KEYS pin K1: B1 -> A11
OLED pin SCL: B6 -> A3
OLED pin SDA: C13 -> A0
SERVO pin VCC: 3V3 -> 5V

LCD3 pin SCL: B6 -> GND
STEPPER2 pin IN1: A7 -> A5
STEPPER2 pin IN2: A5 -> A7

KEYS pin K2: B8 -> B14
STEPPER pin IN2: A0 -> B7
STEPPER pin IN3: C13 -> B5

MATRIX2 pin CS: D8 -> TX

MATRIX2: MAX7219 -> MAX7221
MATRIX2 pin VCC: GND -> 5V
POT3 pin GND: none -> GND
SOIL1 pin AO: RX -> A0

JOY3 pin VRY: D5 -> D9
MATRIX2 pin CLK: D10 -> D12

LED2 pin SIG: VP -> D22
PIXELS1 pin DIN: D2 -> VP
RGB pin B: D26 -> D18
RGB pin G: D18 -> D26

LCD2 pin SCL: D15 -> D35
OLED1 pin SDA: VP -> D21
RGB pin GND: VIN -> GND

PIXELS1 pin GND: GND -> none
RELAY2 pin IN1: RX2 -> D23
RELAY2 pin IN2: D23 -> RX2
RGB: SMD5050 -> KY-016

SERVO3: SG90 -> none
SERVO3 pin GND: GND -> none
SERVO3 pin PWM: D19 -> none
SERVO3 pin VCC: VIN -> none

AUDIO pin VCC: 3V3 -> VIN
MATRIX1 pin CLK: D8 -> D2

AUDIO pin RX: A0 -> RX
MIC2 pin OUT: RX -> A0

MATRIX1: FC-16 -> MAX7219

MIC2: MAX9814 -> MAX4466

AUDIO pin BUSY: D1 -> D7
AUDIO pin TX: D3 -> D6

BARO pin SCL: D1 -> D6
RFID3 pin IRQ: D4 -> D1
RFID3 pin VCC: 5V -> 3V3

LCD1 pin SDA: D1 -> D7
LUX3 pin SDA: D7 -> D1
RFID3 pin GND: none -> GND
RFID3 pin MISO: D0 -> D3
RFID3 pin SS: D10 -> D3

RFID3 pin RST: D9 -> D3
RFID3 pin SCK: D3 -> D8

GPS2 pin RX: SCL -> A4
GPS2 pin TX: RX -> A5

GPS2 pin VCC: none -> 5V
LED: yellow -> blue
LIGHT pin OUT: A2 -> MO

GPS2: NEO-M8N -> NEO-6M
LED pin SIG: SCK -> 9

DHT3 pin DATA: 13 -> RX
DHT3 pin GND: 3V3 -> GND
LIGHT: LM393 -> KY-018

★ ★ ★ ★ ★ ★ ★

» **What the task requires**
Please give back exactly the lines of this listing beginning at the line with "RELAY2 pin IN1: RX2 -> D23" and ending with the line with "RFID3 pin IRQ: D4 -> D1", both included, and nothing else.

» **Result for this task**
RELAY2 pin IN1: RX2 -> D23
RELAY2 pin IN2: D23 -> RX2
RGB: SMD5050 -> KY-016

SERVO3: SG90 -> none
SERVO3 pin GND: GND -> none
SERVO3 pin PWM: D19 -> none
SERVO3 pin VCC: VIN -> none

AUDIO pin VCC: 3V3 -> VIN
MATRIX1 pin CLK: D8 -> D2

AUDIO pin RX: A0 -> RX
MIC2 pin OUT: RX -> A0

MATRIX1: FC-16 -> MAX7219

MIC2: MAX9814 -> MAX4466

AUDIO pin BUSY: D1 -> D7
AUDIO pin TX: D3 -> D6

BARO pin SCL: D1 -> D6
RFID3 pin IRQ: D4 -> D1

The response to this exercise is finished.